## Work request
Reproduce exactly the lines of the material beneath, from the line that contains "black teapot: 2 -> 3" to the line that contains "yellow jar: 5 -> 6", both included, and no other lines.

## Exercise materials
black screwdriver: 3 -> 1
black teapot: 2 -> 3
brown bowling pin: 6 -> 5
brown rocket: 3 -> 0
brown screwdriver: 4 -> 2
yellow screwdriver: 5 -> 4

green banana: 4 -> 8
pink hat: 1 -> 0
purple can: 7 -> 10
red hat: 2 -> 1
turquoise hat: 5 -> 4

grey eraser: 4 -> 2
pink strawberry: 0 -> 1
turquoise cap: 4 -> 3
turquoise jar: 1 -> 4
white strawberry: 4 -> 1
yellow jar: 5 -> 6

...

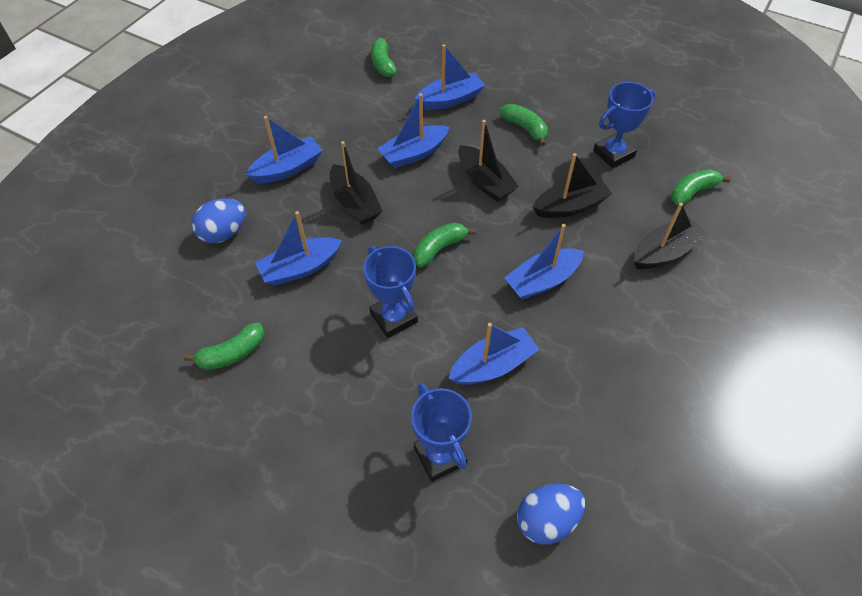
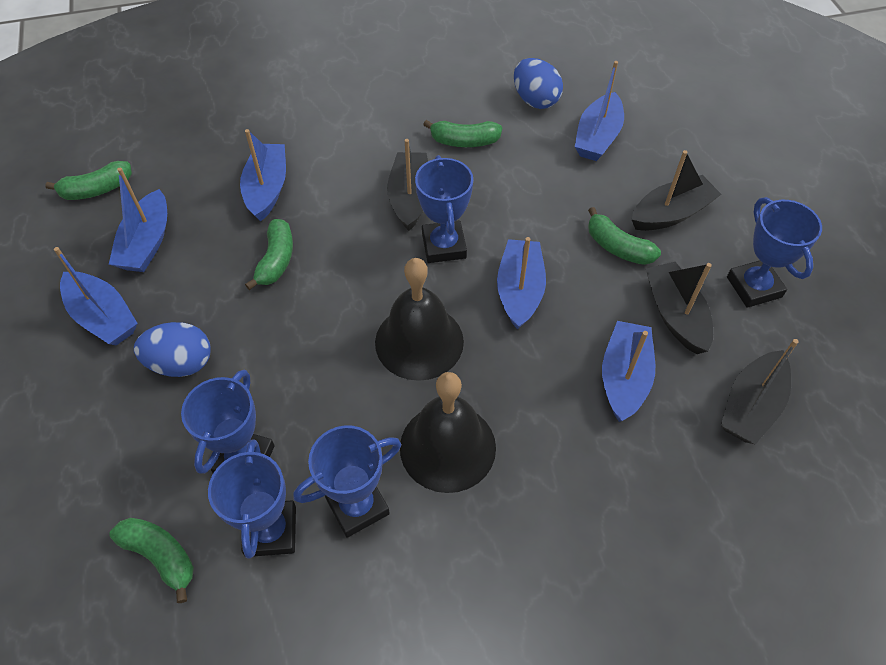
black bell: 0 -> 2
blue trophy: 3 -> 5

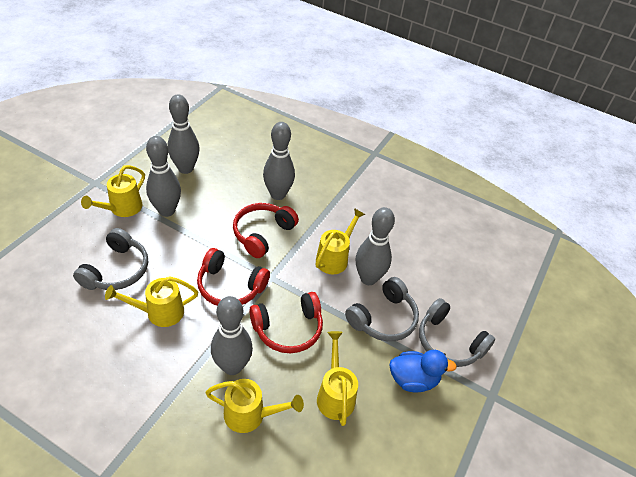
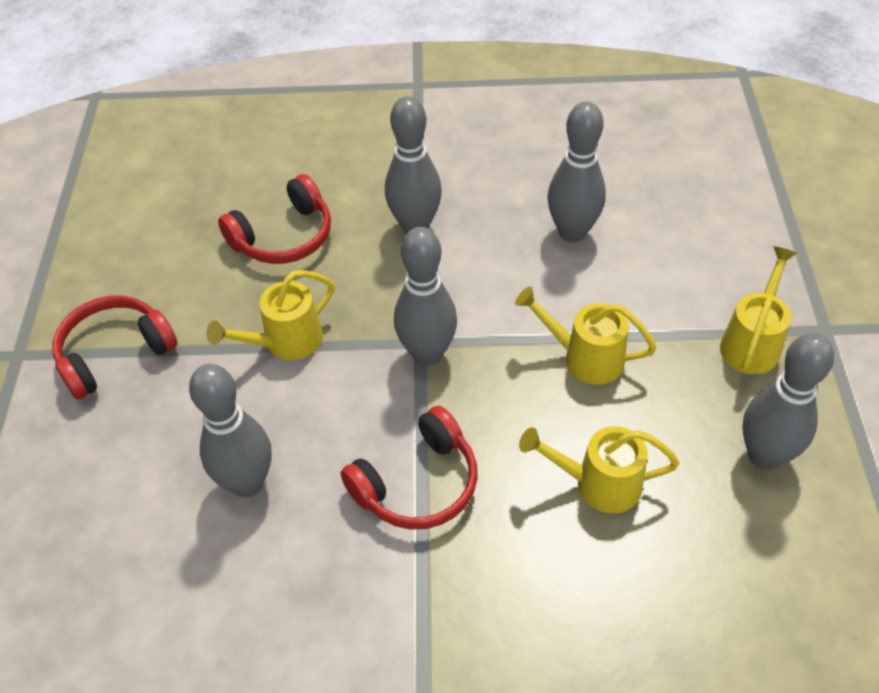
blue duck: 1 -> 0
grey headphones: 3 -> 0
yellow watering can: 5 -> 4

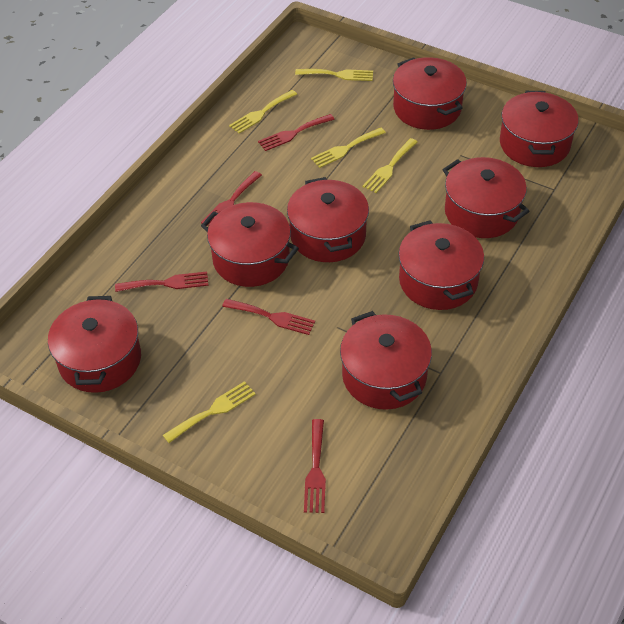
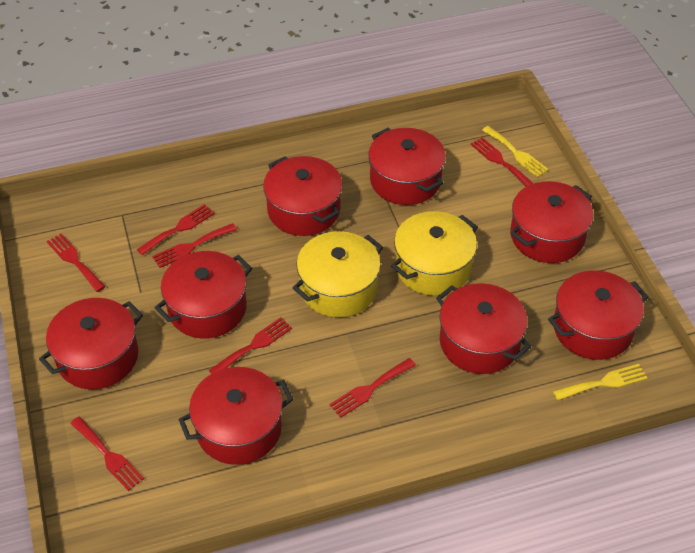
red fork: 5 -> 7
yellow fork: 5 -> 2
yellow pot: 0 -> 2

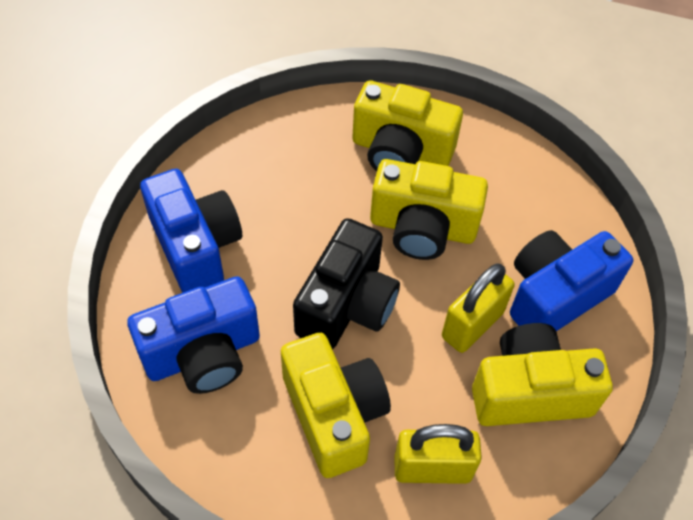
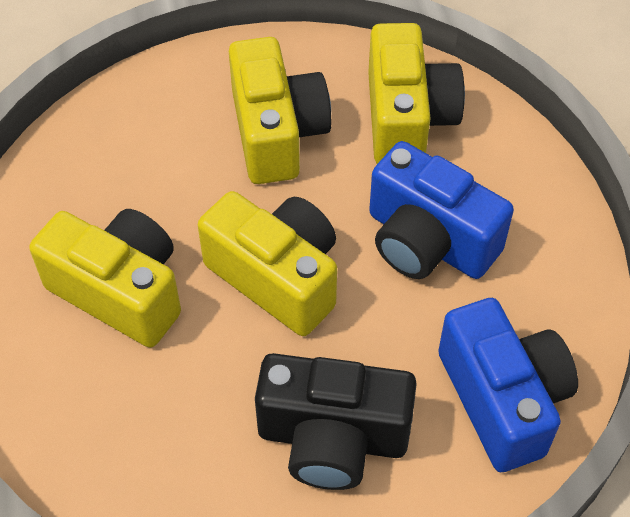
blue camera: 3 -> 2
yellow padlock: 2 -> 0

## Response area
black teapot: 2 -> 3
brown bowling pin: 6 -> 5
brown rocket: 3 -> 0
brown screwdriver: 4 -> 2
yellow screwdriver: 5 -> 4

green banana: 4 -> 8
pink hat: 1 -> 0
purple can: 7 -> 10
red hat: 2 -> 1
turquoise hat: 5 -> 4

grey eraser: 4 -> 2
pink strawberry: 0 -> 1
turquoise cap: 4 -> 3
turquoise jar: 1 -> 4
white strawberry: 4 -> 1
yellow jar: 5 -> 6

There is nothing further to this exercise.